- Exercise prompt -
What you return should match the data word for word, minus the images.

- Dataset section -

##########

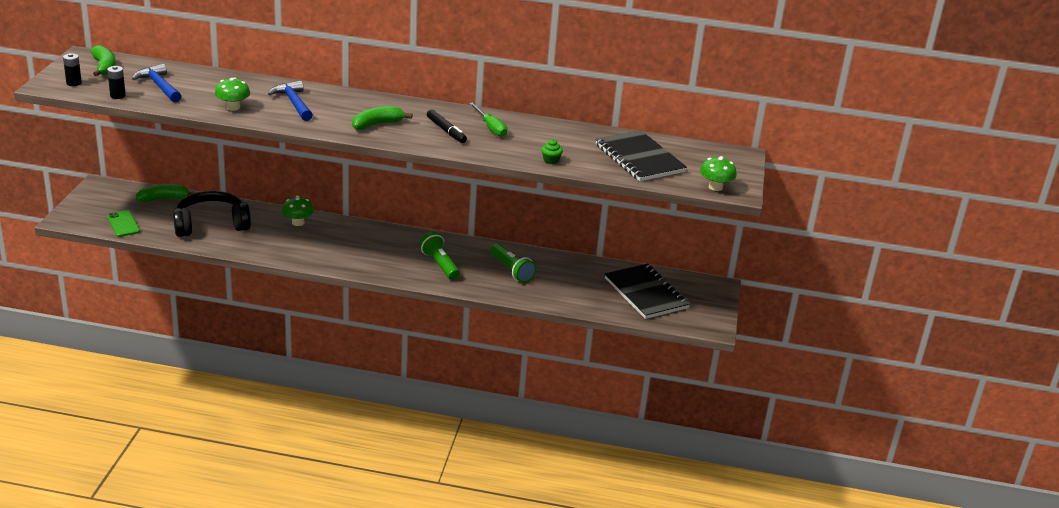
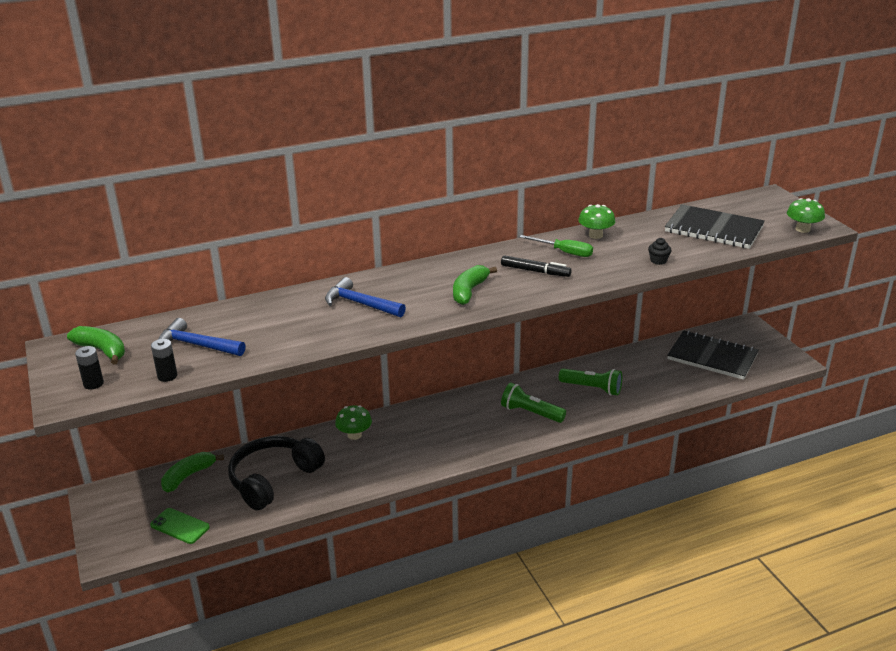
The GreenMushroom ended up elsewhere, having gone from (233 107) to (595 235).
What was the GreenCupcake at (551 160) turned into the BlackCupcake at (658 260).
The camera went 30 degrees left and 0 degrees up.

##########

- Final answer -
The GreenMushroom ended up elsewhere, having gone from (233 107) to (595 235).
What was the GreenCupcake at (551 160) turned into the BlackCupcake at (658 260).
The camera went 30 degrees left and 0 degrees up.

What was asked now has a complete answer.